## [PROBLEM STATEMENT]
Copy the records from the line that contains "3.79 [739, 96]" through the end of the records, leaving the pictures out of your copy.

## [SOURCE RECORDS]
+ + + +

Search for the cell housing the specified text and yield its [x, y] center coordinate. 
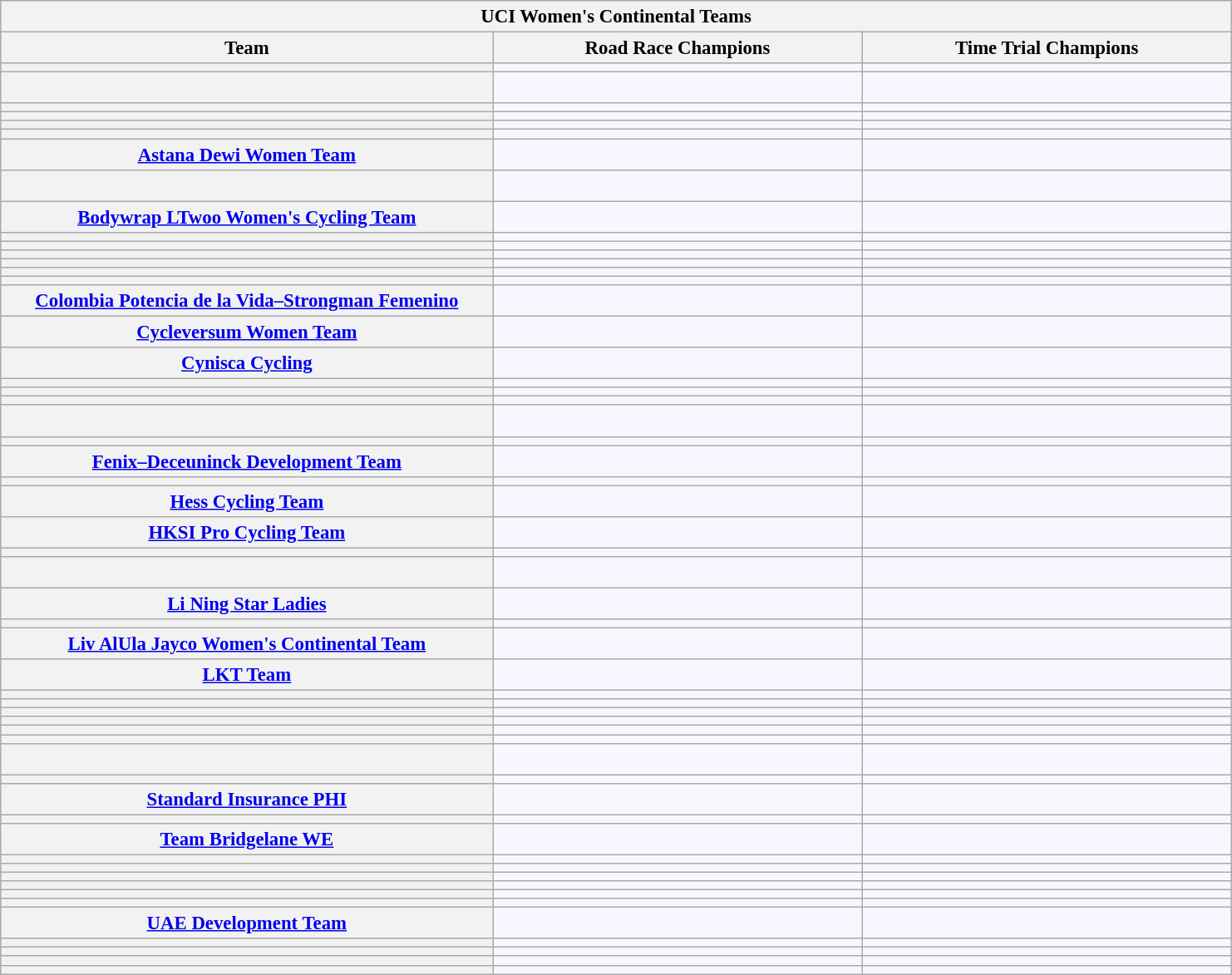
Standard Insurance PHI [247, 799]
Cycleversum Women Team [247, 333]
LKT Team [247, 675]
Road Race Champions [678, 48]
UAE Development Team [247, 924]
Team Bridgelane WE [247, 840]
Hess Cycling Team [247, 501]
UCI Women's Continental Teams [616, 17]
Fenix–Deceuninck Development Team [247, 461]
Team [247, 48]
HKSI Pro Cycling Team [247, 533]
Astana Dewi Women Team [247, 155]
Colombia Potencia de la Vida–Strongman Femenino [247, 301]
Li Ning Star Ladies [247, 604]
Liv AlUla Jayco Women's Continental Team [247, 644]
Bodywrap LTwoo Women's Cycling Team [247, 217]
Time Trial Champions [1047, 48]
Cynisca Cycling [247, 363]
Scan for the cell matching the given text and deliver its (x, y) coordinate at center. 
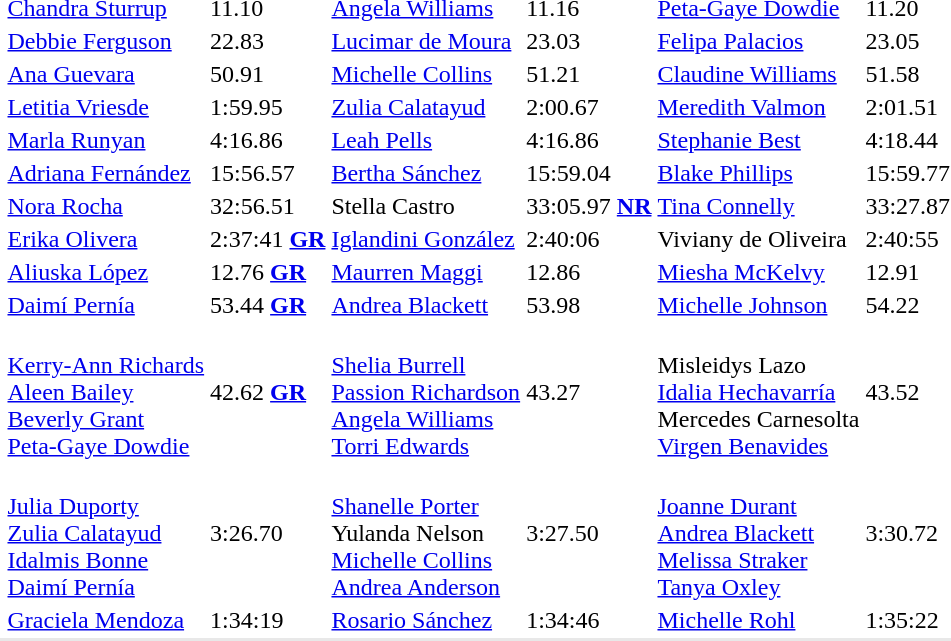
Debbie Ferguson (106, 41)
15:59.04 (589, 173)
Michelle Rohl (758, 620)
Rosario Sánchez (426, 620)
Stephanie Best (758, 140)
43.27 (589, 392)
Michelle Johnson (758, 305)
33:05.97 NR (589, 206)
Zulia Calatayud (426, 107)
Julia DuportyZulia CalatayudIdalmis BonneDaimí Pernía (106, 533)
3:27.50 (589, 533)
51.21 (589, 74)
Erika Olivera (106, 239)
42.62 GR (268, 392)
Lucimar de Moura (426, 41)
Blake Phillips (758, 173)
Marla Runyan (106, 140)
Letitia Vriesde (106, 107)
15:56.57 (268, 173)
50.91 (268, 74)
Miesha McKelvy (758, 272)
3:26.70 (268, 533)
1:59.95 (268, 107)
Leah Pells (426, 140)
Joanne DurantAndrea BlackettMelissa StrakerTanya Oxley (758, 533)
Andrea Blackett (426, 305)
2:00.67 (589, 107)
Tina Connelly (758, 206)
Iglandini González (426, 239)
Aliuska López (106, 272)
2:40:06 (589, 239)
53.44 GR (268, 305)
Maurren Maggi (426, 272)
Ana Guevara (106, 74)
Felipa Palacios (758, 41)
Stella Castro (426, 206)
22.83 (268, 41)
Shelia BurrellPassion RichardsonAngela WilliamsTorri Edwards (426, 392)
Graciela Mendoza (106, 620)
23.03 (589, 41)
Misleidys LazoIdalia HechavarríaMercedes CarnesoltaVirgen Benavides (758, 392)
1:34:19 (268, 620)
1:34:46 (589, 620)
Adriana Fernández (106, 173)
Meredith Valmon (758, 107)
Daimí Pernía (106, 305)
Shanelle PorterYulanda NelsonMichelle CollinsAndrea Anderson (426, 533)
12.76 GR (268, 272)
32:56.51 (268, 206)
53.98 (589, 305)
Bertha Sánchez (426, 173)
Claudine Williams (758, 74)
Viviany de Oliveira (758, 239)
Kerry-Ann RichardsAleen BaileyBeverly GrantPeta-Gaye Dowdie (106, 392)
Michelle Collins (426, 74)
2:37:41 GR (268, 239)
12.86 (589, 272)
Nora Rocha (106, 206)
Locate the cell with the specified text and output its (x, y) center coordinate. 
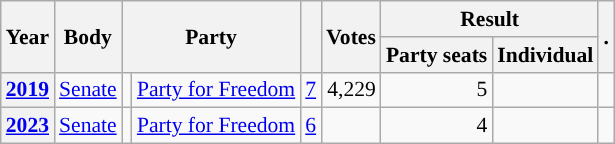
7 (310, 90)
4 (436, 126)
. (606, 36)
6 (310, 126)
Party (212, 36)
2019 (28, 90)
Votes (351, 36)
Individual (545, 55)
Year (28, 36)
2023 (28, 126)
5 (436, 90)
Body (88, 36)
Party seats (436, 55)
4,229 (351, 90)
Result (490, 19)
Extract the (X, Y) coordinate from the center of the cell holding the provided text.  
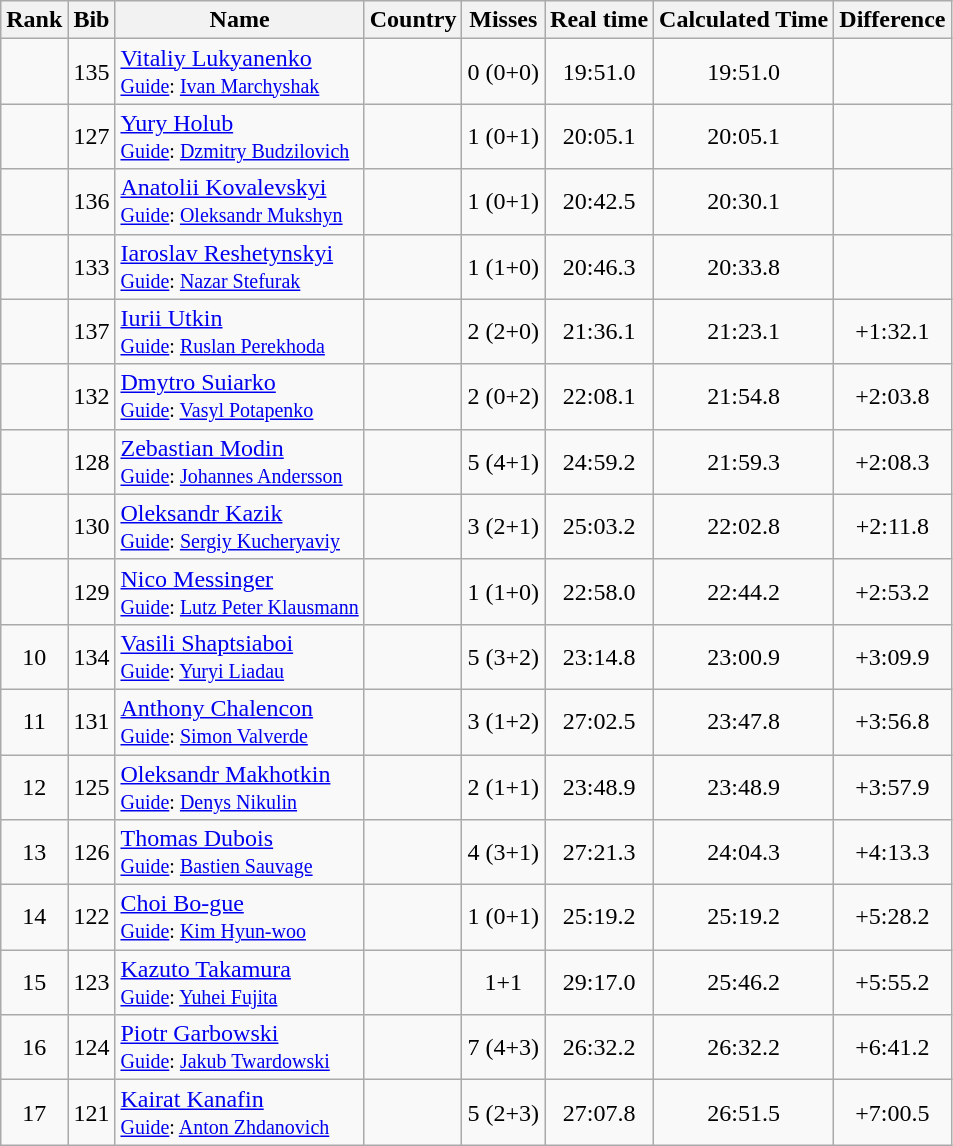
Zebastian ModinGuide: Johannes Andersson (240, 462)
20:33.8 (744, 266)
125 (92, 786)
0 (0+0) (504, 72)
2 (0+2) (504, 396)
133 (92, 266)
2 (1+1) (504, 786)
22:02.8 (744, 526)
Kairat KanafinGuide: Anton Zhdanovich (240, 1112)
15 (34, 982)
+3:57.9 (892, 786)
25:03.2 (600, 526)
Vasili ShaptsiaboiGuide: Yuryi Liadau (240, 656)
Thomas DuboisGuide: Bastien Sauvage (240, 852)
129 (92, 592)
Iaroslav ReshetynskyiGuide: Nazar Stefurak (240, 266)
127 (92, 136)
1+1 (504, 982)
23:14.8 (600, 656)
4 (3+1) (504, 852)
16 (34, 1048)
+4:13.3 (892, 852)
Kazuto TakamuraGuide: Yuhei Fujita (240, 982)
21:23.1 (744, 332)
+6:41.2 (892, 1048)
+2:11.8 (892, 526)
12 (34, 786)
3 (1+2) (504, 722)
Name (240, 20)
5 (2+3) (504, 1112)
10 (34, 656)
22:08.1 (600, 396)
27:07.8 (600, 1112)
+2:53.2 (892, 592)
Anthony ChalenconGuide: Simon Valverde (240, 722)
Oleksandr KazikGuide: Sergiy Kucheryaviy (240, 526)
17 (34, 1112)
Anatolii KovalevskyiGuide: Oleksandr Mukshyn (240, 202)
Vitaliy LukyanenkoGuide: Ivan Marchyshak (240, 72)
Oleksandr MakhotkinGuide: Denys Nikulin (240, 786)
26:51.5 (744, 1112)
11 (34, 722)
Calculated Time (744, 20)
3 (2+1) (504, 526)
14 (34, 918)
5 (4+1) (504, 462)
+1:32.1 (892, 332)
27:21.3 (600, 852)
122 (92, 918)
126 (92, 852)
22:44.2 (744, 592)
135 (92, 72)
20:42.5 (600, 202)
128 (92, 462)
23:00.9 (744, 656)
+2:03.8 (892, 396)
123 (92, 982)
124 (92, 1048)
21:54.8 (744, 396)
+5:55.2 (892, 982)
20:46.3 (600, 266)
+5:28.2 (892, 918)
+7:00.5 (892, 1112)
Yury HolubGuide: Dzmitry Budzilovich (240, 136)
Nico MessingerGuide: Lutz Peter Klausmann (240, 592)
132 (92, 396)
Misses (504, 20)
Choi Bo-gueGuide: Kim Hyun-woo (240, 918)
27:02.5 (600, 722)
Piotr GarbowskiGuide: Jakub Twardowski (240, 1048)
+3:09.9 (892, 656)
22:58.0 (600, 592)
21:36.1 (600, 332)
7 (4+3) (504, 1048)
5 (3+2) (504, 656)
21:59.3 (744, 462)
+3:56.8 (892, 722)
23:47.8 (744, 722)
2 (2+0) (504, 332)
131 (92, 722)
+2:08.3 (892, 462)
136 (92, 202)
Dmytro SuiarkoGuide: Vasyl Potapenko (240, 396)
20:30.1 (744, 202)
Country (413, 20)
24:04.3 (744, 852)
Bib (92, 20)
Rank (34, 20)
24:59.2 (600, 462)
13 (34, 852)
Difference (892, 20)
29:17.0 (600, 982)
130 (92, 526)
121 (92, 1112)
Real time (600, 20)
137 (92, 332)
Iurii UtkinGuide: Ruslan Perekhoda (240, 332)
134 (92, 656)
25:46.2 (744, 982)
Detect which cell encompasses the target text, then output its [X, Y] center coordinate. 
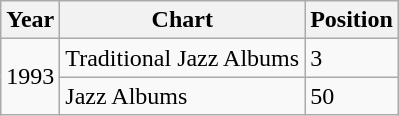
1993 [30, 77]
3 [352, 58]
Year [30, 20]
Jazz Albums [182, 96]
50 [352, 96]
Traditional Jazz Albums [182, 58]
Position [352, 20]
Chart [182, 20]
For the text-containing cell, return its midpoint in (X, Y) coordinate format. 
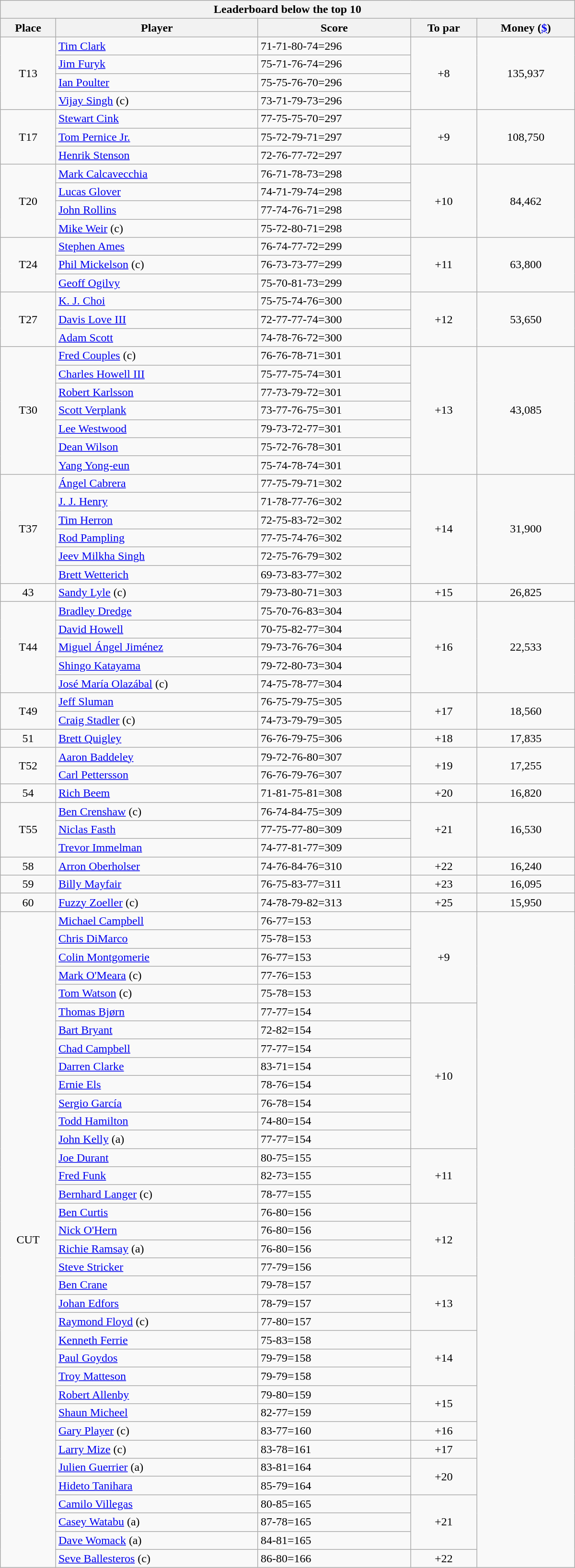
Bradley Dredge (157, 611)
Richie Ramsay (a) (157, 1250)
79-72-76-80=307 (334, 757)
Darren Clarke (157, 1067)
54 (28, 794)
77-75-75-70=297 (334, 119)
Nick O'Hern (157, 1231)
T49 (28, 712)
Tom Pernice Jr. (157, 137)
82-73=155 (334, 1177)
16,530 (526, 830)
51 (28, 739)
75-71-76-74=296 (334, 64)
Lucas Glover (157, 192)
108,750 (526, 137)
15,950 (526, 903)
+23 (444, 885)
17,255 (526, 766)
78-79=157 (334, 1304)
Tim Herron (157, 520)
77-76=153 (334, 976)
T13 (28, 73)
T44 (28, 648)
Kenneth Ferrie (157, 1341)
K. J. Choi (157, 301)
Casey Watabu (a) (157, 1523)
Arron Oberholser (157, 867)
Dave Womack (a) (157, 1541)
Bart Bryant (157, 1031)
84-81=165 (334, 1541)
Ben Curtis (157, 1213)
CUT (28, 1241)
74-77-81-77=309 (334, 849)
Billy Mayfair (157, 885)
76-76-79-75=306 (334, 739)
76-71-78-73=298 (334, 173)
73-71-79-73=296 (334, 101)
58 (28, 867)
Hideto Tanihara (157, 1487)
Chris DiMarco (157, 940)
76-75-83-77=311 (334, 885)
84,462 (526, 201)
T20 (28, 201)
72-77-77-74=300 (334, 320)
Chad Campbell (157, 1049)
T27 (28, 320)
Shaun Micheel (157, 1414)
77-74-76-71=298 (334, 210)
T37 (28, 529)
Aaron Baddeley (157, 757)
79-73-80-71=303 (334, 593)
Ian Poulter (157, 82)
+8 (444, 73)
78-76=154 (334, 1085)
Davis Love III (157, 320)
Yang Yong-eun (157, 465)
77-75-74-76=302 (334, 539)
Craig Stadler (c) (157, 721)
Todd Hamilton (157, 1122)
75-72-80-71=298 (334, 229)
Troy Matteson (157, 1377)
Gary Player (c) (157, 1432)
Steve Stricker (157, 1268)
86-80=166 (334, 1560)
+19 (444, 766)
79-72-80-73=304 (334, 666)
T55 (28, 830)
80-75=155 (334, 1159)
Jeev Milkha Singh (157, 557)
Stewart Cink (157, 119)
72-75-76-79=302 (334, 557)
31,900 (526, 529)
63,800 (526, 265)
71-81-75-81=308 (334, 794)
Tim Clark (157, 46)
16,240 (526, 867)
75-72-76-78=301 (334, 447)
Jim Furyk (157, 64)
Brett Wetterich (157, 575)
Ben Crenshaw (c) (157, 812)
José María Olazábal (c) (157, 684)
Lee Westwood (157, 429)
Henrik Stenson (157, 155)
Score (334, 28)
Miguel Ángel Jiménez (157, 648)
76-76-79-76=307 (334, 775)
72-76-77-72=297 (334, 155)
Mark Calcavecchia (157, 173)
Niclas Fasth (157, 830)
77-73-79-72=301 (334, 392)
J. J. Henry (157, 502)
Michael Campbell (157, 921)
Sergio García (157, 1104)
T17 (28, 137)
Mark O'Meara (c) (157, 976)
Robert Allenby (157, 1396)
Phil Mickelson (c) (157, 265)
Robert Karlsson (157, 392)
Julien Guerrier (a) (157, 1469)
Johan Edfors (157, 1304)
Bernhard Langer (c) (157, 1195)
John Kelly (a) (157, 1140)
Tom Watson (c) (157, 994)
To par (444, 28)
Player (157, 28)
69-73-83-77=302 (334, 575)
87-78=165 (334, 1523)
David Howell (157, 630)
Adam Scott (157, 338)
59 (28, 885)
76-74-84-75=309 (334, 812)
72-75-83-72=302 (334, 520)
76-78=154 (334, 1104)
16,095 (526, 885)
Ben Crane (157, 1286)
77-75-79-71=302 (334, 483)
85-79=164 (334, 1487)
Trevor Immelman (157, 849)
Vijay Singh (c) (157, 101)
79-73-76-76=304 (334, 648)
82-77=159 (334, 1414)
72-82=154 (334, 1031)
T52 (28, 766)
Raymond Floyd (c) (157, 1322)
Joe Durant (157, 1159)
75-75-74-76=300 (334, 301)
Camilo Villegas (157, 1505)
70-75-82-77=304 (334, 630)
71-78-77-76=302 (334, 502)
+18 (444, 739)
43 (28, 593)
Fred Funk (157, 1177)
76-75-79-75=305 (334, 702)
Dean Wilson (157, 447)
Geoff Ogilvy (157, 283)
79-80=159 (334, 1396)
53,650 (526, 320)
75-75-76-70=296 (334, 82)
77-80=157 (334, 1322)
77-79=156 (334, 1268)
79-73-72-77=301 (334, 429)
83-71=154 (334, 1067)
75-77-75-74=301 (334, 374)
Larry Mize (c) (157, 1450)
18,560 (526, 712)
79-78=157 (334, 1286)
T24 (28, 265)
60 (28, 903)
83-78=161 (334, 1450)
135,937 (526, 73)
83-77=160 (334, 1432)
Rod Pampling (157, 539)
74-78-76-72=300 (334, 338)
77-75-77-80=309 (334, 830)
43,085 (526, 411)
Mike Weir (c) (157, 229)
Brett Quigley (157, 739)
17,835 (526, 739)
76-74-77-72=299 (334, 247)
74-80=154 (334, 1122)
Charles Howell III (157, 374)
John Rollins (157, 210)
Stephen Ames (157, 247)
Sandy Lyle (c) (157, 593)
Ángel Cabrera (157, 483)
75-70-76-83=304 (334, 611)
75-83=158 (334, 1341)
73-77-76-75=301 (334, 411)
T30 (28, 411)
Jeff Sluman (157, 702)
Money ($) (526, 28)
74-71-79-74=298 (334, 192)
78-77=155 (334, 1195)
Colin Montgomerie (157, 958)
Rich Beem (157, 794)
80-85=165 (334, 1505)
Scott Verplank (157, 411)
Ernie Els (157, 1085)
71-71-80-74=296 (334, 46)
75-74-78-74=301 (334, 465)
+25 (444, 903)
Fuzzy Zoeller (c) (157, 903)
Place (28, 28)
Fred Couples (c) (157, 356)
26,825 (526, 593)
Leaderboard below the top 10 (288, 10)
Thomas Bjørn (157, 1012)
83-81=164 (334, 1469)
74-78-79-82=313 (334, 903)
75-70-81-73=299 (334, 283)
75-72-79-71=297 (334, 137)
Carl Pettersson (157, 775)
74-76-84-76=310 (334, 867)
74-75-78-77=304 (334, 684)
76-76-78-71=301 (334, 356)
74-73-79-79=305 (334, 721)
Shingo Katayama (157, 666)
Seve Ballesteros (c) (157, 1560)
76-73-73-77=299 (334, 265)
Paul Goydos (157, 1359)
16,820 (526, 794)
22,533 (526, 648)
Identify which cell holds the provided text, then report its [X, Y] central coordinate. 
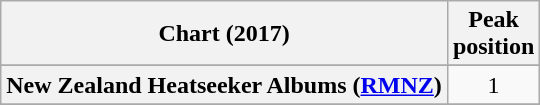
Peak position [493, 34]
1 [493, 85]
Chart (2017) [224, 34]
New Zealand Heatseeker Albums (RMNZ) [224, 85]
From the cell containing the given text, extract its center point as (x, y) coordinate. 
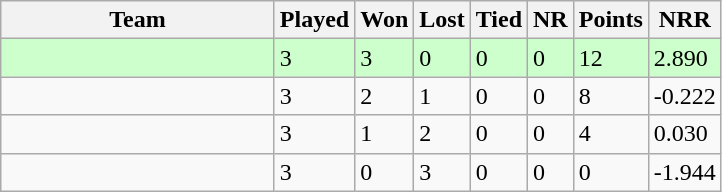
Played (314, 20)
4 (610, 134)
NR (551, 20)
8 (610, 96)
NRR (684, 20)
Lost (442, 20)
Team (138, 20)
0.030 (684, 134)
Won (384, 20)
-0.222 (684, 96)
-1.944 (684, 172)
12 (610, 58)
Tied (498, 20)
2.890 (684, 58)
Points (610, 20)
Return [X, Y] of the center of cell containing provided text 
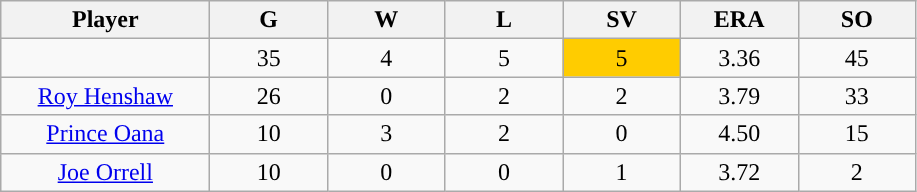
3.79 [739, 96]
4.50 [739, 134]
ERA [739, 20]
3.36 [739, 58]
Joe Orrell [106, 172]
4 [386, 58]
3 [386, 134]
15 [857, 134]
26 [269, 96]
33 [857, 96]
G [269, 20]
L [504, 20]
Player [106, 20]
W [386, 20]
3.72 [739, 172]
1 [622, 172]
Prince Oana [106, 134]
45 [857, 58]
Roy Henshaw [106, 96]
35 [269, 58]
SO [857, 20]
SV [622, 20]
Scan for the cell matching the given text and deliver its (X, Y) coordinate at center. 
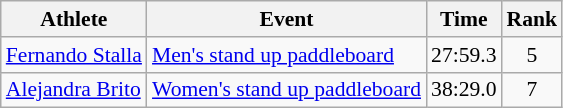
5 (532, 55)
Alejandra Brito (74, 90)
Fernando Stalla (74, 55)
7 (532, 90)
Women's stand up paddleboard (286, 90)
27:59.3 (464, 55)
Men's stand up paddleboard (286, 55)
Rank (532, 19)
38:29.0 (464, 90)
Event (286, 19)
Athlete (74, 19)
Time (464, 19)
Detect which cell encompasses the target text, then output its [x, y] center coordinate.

+ + + +

## [RESULT FOR THIS EXERCISE]
3.79 [739, 96]
4.50 [739, 134]
ERA [739, 20]
3.36 [739, 58]
Joe Orrell [106, 172]
4 [386, 58]
3 [386, 134]
15 [857, 134]
26 [269, 96]
33 [857, 96]
G [269, 20]
L [504, 20]
Player [106, 20]
W [386, 20]
3.72 [739, 172]
1 [622, 172]
Prince Oana [106, 134]
45 [857, 58]
Roy Henshaw [106, 96]
35 [269, 58]
SO [857, 20]
SV [622, 20]
Scan for the cell matching the given text and deliver its (X, Y) coordinate at center. 
5 (532, 55)
Alejandra Brito (74, 90)
Fernando Stalla (74, 55)
7 (532, 90)
Women's stand up paddleboard (286, 90)
27:59.3 (464, 55)
Men's stand up paddleboard (286, 55)
Rank (532, 19)
38:29.0 (464, 90)
Event (286, 19)
Athlete (74, 19)
Time (464, 19)
Detect which cell encompasses the target text, then output its [x, y] center coordinate.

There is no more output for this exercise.